▸ **Entries provided**
(begin)
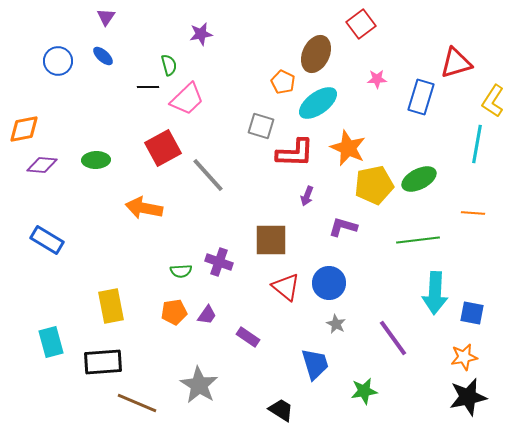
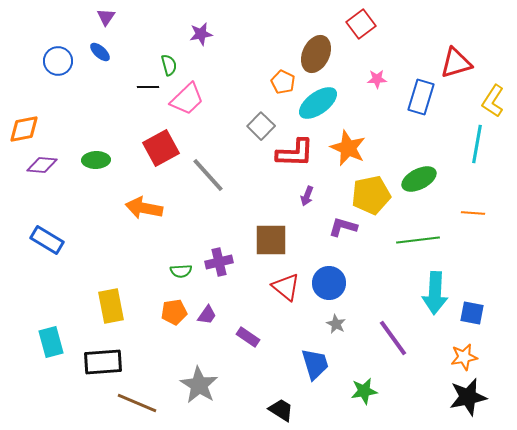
blue ellipse at (103, 56): moved 3 px left, 4 px up
gray square at (261, 126): rotated 28 degrees clockwise
red square at (163, 148): moved 2 px left
yellow pentagon at (374, 185): moved 3 px left, 10 px down
purple cross at (219, 262): rotated 32 degrees counterclockwise
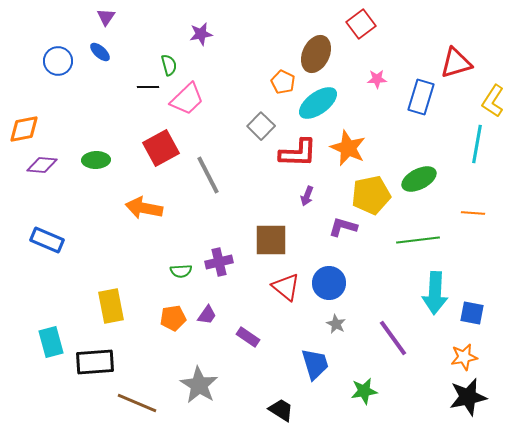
(end)
▸ **Aim**
Convert every line of the material above into a JSON list of strings, one string per line, with blank lines omitted. Leave the pictures out of the answer.

▸ **Solution for this exercise**
[
  "blue ellipse at (103, 56): moved 3 px left, 4 px up",
  "gray square at (261, 126): rotated 28 degrees clockwise",
  "red square at (163, 148): moved 2 px left",
  "yellow pentagon at (374, 185): moved 3 px left, 10 px down",
  "purple cross at (219, 262): rotated 32 degrees counterclockwise"
]